As you restate the entries, keep every word intact and leave out whatever images they hold.
◇ ◇ ◇
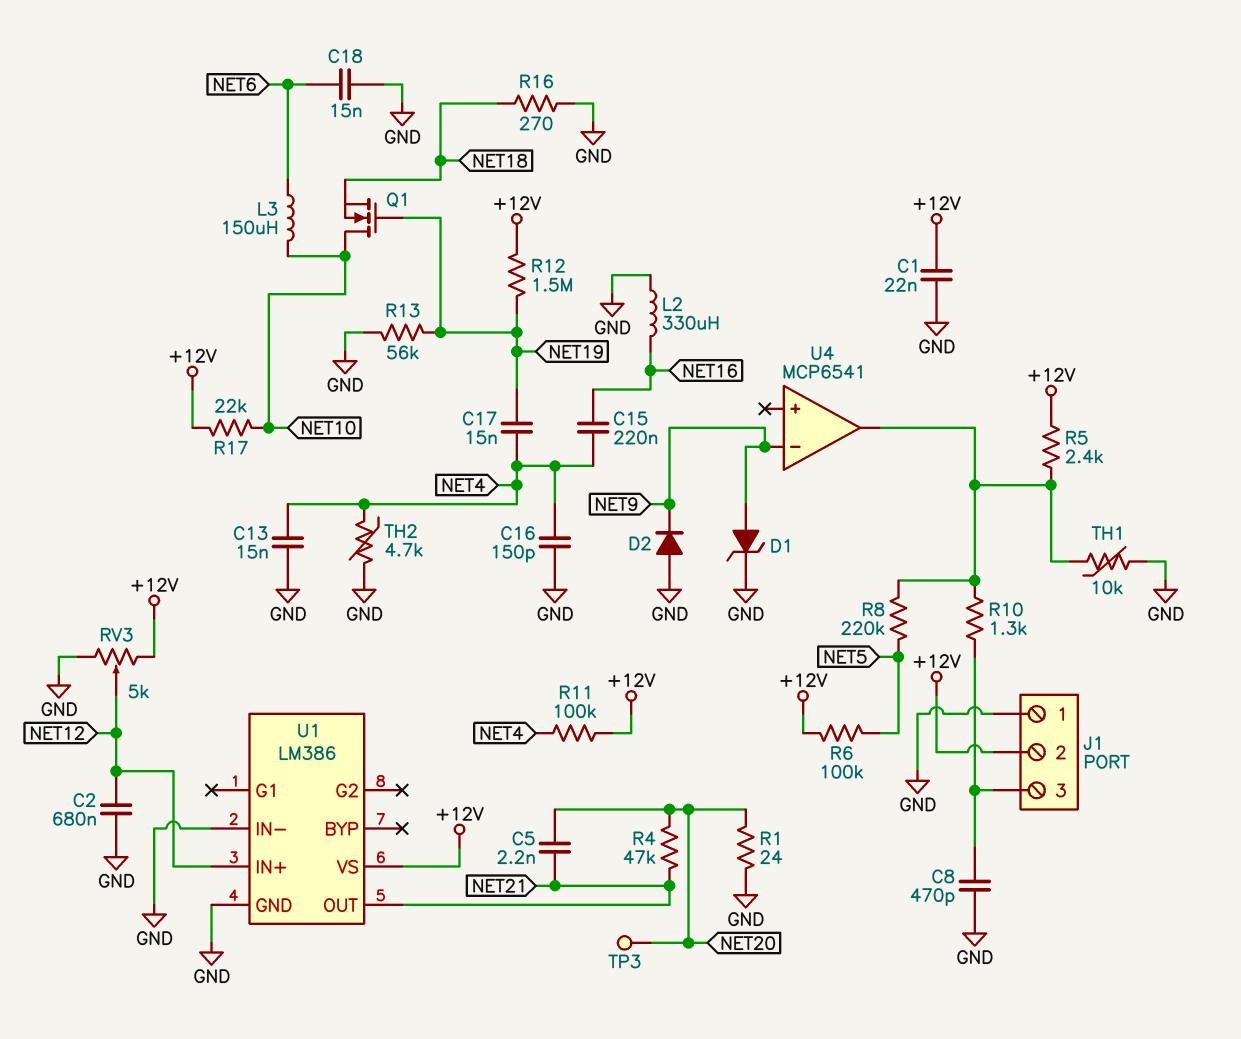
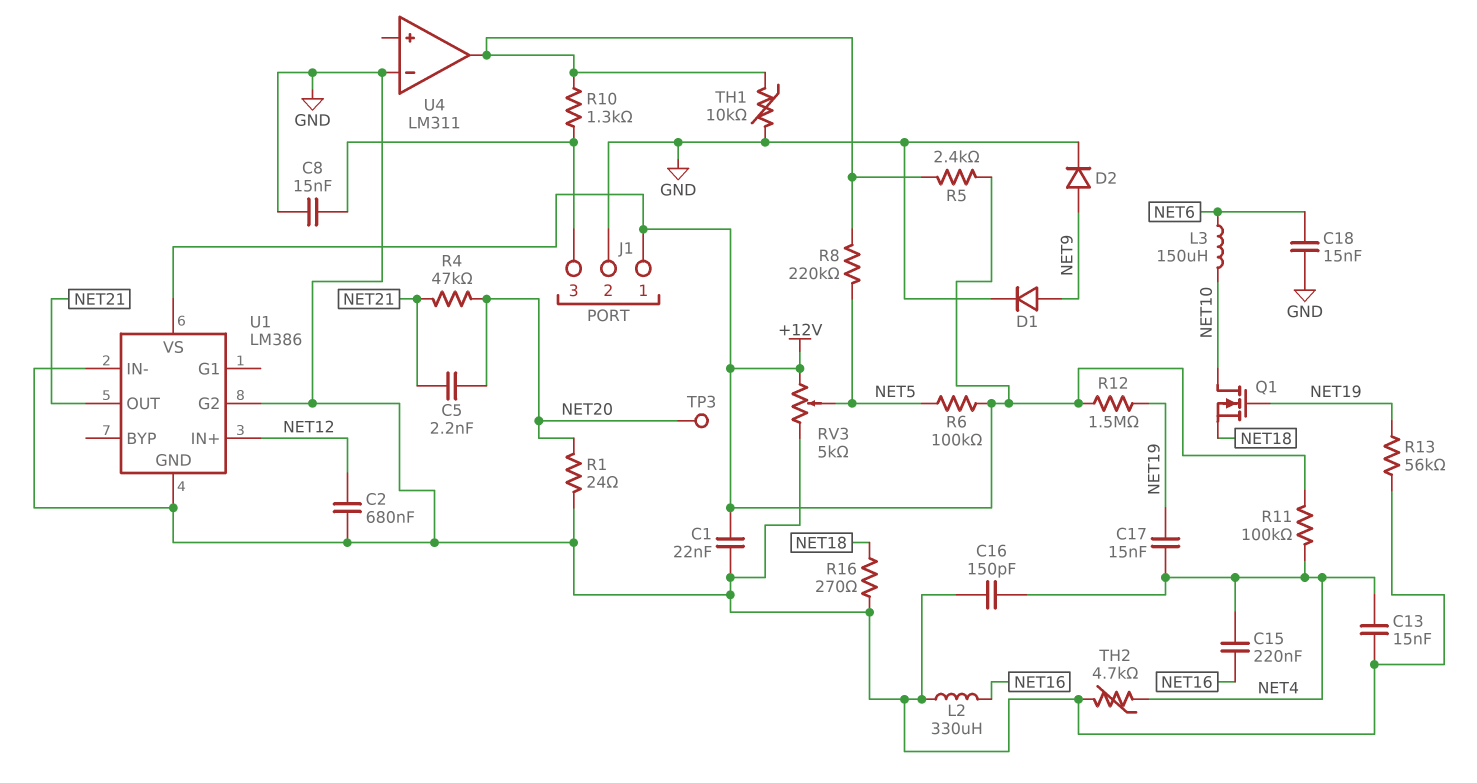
C8: 470pF (GND, J1/3) -> 15nF (GND, J1/3)
D1: zener (A NET9, K GND) -> diode (A NET9, K GND)
D2: diode (A GND, K NET9) -> diode (A NET9, K GND)
J1 pin 1: GND -> +12V
J1 pin 2: +12V -> GND
R17: 22k (+12V, NET10) -> none
RV3: 5k (+12V, GND, wiper NET12) -> 5k (+12V, GND, wiper NET5)
U1 pin G2: none -> GND
U4: MCP6541 -> LM311
U4 pin in-: NET9 -> GND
◇ ◇ ◇
* [Answer section]
C8: 470pF (GND, J1/3) -> 15nF (GND, J1/3)
D1: zener (A NET9, K GND) -> diode (A NET9, K GND)
D2: diode (A GND, K NET9) -> diode (A NET9, K GND)
J1 pin 1: GND -> +12V
J1 pin 2: +12V -> GND
R17: 22k (+12V, NET10) -> none
RV3: 5k (+12V, GND, wiper NET12) -> 5k (+12V, GND, wiper NET5)
U1 pin G2: none -> GND
U4: MCP6541 -> LM311
U4 pin in-: NET9 -> GND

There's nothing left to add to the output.